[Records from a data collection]
——

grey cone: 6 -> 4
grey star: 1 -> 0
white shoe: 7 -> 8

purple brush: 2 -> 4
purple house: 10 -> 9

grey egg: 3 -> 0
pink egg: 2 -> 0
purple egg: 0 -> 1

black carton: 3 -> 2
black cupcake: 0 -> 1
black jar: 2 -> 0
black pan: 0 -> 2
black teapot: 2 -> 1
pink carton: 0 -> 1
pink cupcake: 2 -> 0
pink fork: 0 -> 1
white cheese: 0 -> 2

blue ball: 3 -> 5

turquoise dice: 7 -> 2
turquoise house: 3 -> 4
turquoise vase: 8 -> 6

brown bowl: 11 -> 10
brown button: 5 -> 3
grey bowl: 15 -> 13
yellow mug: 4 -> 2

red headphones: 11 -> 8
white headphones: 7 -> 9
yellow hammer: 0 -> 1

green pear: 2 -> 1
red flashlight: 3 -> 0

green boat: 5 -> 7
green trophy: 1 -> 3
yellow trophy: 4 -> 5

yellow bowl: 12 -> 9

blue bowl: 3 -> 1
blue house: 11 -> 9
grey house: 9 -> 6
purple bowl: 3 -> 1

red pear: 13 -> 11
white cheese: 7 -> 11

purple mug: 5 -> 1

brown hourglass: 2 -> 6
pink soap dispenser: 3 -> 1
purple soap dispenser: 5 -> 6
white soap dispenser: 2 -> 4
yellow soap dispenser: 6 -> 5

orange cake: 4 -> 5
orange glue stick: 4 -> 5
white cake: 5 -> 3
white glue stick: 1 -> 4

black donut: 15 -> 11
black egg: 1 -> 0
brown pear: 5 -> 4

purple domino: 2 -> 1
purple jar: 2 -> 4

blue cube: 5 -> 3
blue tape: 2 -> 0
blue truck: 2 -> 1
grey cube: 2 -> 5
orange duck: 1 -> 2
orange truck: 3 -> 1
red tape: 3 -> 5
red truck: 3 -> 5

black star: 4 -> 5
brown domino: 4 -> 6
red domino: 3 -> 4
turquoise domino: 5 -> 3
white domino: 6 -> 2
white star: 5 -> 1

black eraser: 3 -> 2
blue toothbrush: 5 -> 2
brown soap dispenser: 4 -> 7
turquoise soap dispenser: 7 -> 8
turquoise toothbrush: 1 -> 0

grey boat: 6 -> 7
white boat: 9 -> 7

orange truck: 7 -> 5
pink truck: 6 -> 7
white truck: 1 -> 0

——

> **Exercise aim**
Taking the line that contains "pink cupcake: 2 -> 0" as the first, reproduce every line through the end of the entries exactly.

> **Reply to the exercise**
pink cupcake: 2 -> 0
pink fork: 0 -> 1
white cheese: 0 -> 2

blue ball: 3 -> 5

turquoise dice: 7 -> 2
turquoise house: 3 -> 4
turquoise vase: 8 -> 6

brown bowl: 11 -> 10
brown button: 5 -> 3
grey bowl: 15 -> 13
yellow mug: 4 -> 2

red headphones: 11 -> 8
white headphones: 7 -> 9
yellow hammer: 0 -> 1

green pear: 2 -> 1
red flashlight: 3 -> 0

green boat: 5 -> 7
green trophy: 1 -> 3
yellow trophy: 4 -> 5

yellow bowl: 12 -> 9

blue bowl: 3 -> 1
blue house: 11 -> 9
grey house: 9 -> 6
purple bowl: 3 -> 1

red pear: 13 -> 11
white cheese: 7 -> 11

purple mug: 5 -> 1

brown hourglass: 2 -> 6
pink soap dispenser: 3 -> 1
purple soap dispenser: 5 -> 6
white soap dispenser: 2 -> 4
yellow soap dispenser: 6 -> 5

orange cake: 4 -> 5
orange glue stick: 4 -> 5
white cake: 5 -> 3
white glue stick: 1 -> 4

black donut: 15 -> 11
black egg: 1 -> 0
brown pear: 5 -> 4

purple domino: 2 -> 1
purple jar: 2 -> 4

blue cube: 5 -> 3
blue tape: 2 -> 0
blue truck: 2 -> 1
grey cube: 2 -> 5
orange duck: 1 -> 2
orange truck: 3 -> 1
red tape: 3 -> 5
red truck: 3 -> 5

black star: 4 -> 5
brown domino: 4 -> 6
red domino: 3 -> 4
turquoise domino: 5 -> 3
white domino: 6 -> 2
white star: 5 -> 1

black eraser: 3 -> 2
blue toothbrush: 5 -> 2
brown soap dispenser: 4 -> 7
turquoise soap dispenser: 7 -> 8
turquoise toothbrush: 1 -> 0

grey boat: 6 -> 7
white boat: 9 -> 7

orange truck: 7 -> 5
pink truck: 6 -> 7
white truck: 1 -> 0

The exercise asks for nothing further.